• _DATA EXTRACT_:
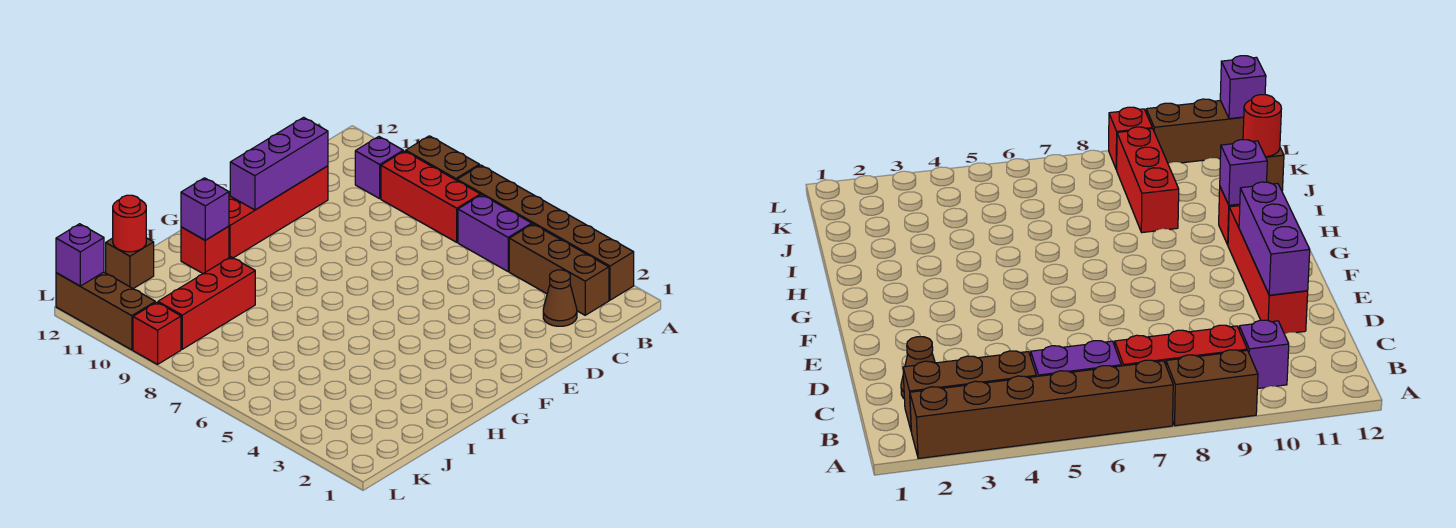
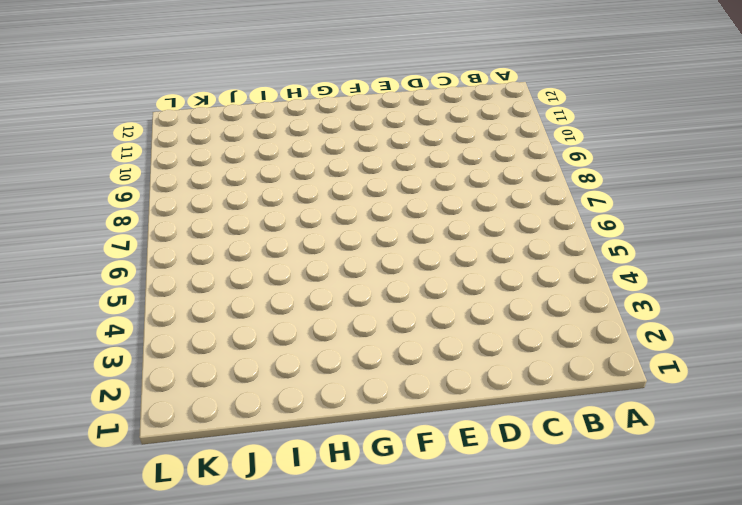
none -> brown 1x6 brick [457,165,634,300]
none -> brown 1x2 brick [406,136,479,180]
none -> brown 1x3 brick [509,224,609,315]

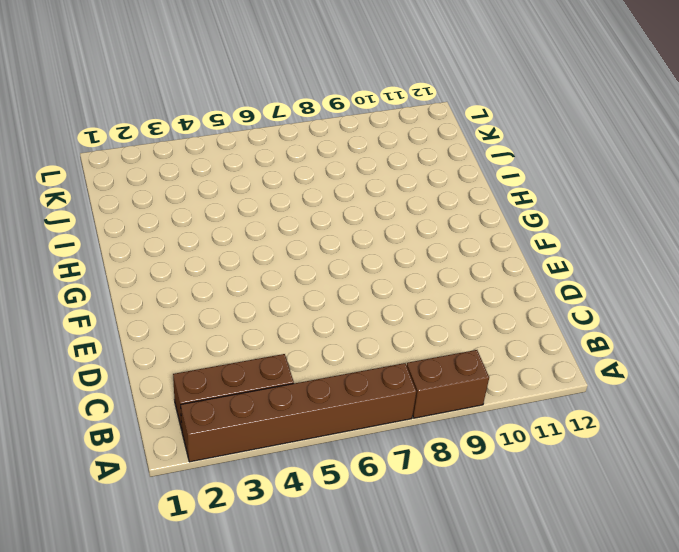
none -> purple 1x2 brick [458,195,532,271]
none -> red 1x3 brick [381,151,480,242]
none -> purple 1x1 brick [355,137,403,199]

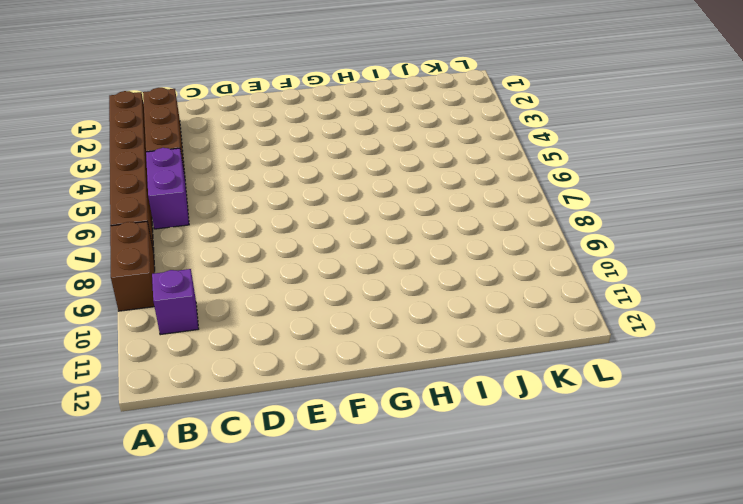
none -> red 1x3 brick [381,151,480,242]
none -> brown 1x1 cone [543,270,577,326]
none -> red 1x4 brick [229,166,328,258]

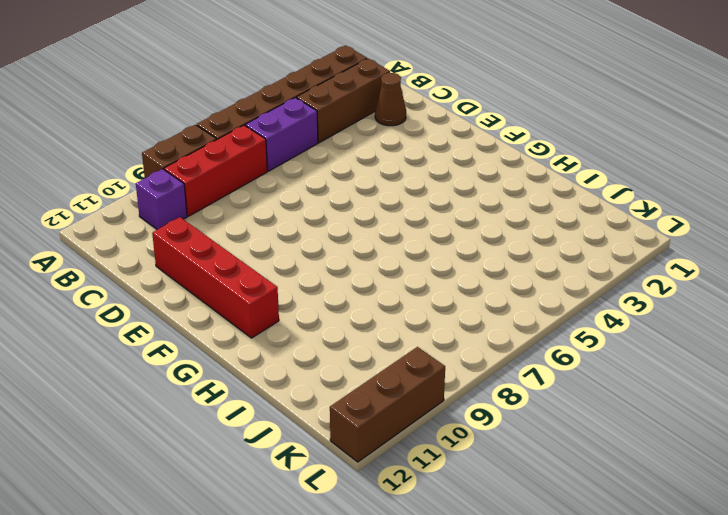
none -> red 1x1 brick [181,226,229,274]
none -> red 1x3 brick [158,257,255,349]
none -> brown 1x1 brick [106,238,154,289]

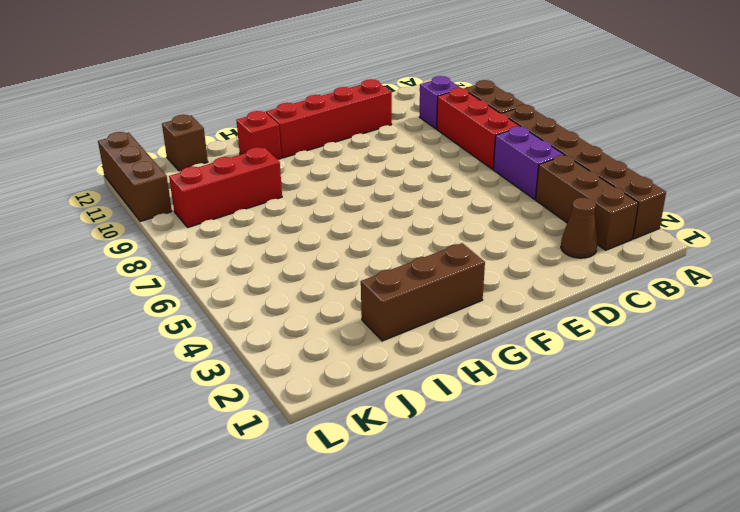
brown 1x3 brick [361,243,485,341] -> none
none -> red 1x1 brick [133,302,181,364]
none -> purple 1x3 brick [230,117,328,210]
none -> purple 1x1 brick [181,178,229,240]

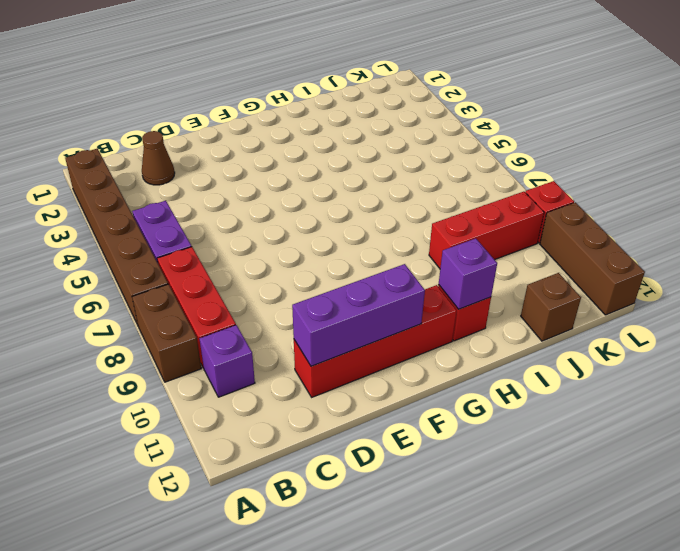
none -> brown 1x3 brick [509,224,609,315]
none -> red 1x1 round brick [113,195,146,252]
none -> purple 1x1 brick [56,224,104,286]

• _TASK REQUIREMENTS_: Write out the records shown above exactly, but do not include any images.

• _REPLY_:
none -> brown 1x6 brick [457,165,634,300]
none -> brown 1x2 brick [406,136,479,180]
none -> brown 1x3 brick [509,224,609,315]

none -> purple 1x2 brick [458,195,532,271]
none -> red 1x3 brick [381,151,480,242]
none -> purple 1x1 brick [355,137,403,199]

none -> red 1x3 brick [381,151,480,242]
none -> brown 1x1 cone [543,270,577,326]
none -> red 1x4 brick [229,166,328,258]

none -> red 1x1 brick [181,226,229,274]
none -> red 1x3 brick [158,257,255,349]
none -> brown 1x1 brick [106,238,154,289]

brown 1x3 brick [361,243,485,341] -> none
none -> red 1x1 brick [133,302,181,364]
none -> purple 1x3 brick [230,117,328,210]
none -> purple 1x1 brick [181,178,229,240]

none -> brown 1x3 brick [509,224,609,315]
none -> red 1x1 round brick [113,195,146,252]
none -> purple 1x1 brick [56,224,104,286]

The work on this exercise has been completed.